→ **Records for this task**:

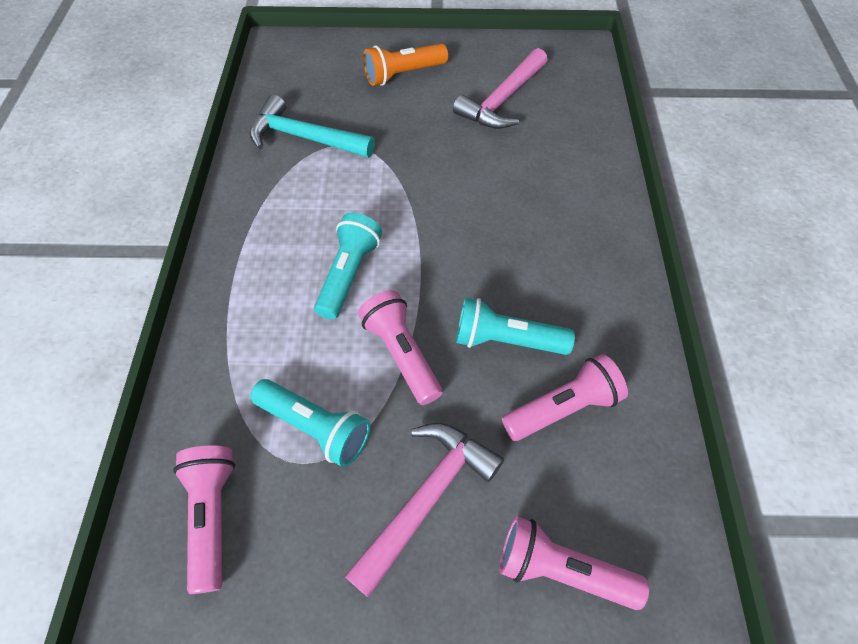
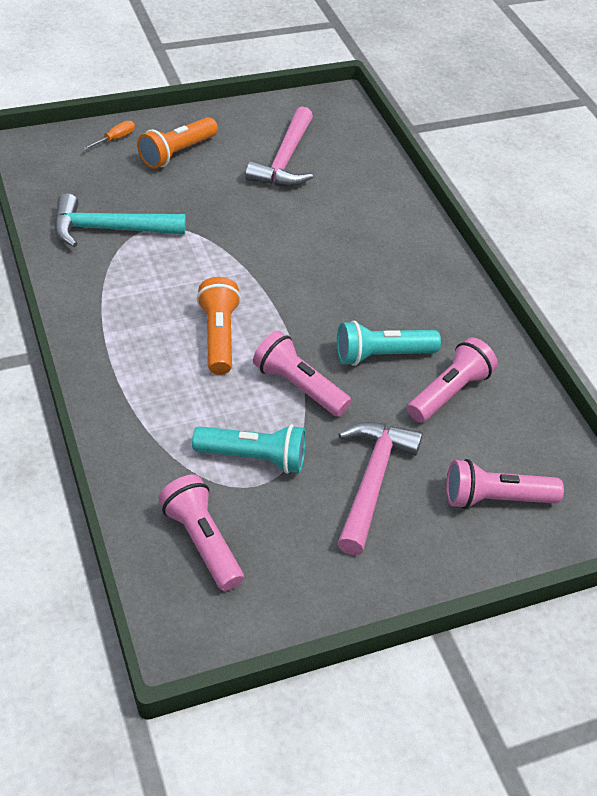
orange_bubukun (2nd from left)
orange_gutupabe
---
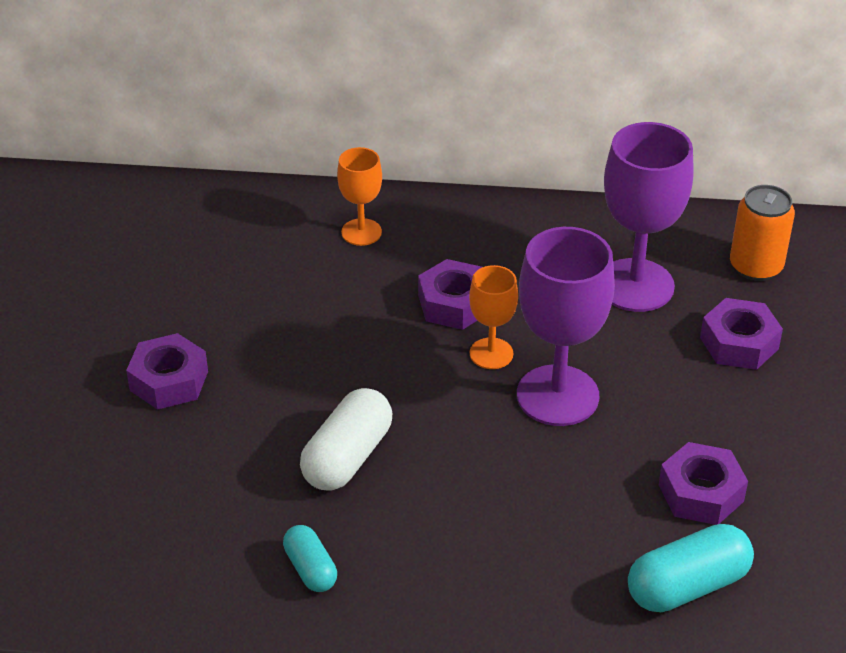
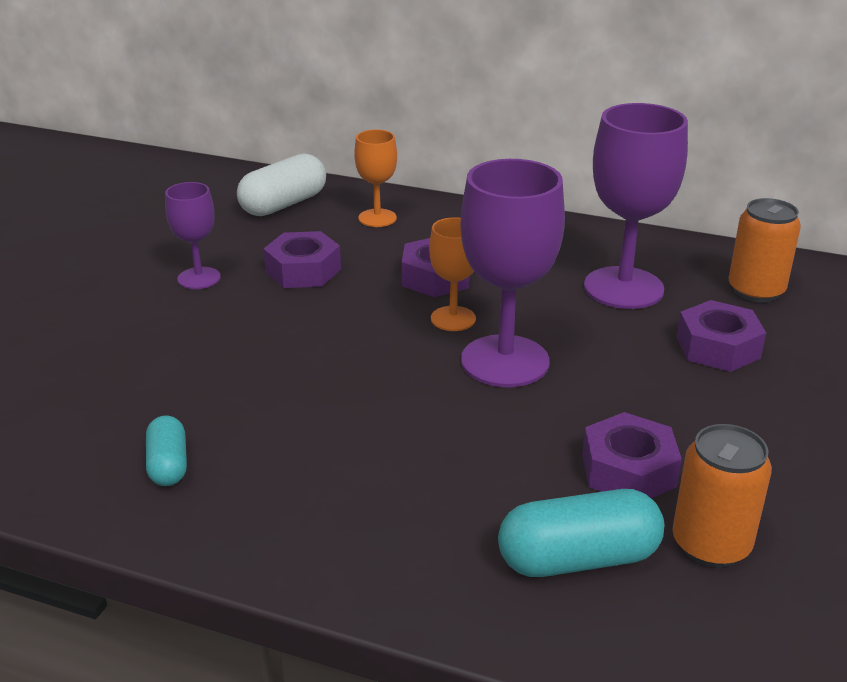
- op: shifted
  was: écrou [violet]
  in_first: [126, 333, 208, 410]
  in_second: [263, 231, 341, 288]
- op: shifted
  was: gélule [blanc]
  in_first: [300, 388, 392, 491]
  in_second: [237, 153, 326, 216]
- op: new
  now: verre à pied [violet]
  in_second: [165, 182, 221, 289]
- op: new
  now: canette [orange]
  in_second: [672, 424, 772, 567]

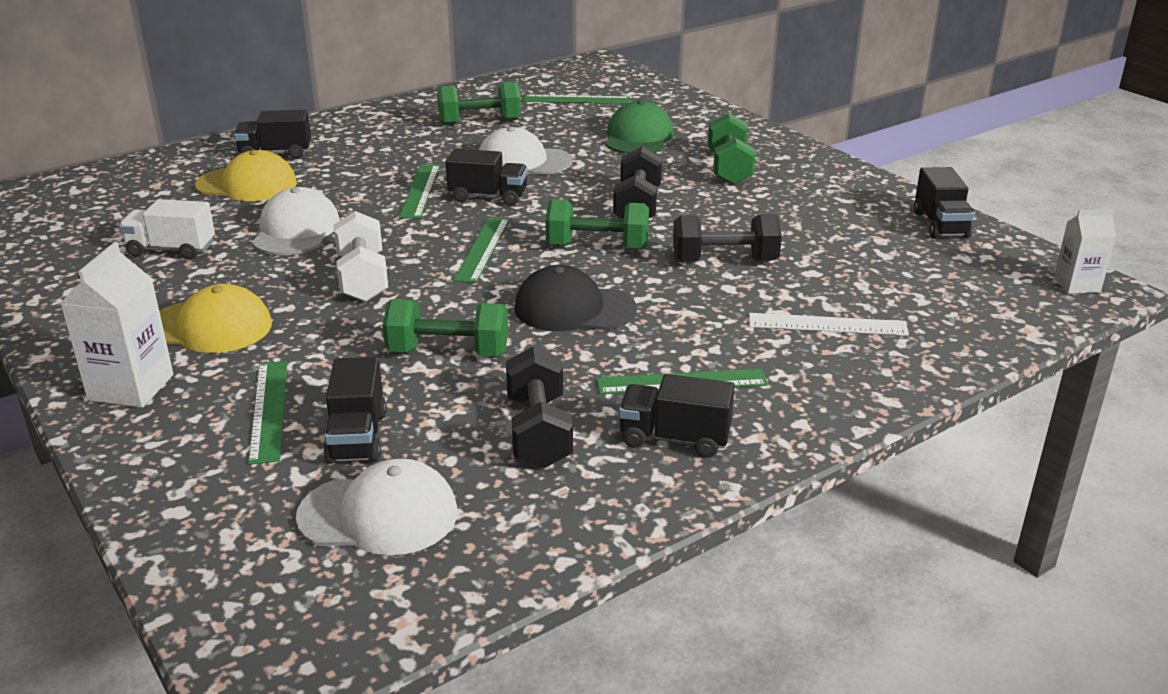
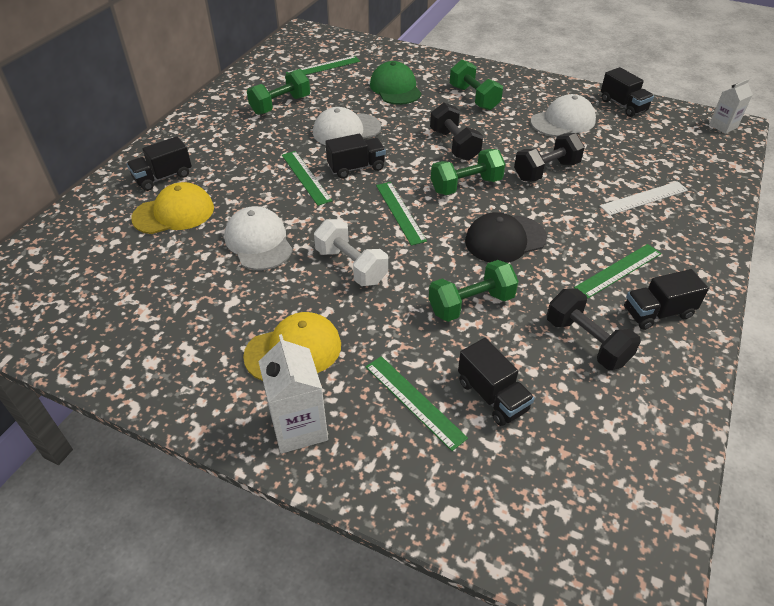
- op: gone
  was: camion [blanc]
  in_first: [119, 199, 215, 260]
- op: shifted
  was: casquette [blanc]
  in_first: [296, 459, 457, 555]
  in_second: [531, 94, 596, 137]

→ **Task description**: A single number is required: the count of lines in the records that include the string "violet".

→ **Task response**: 2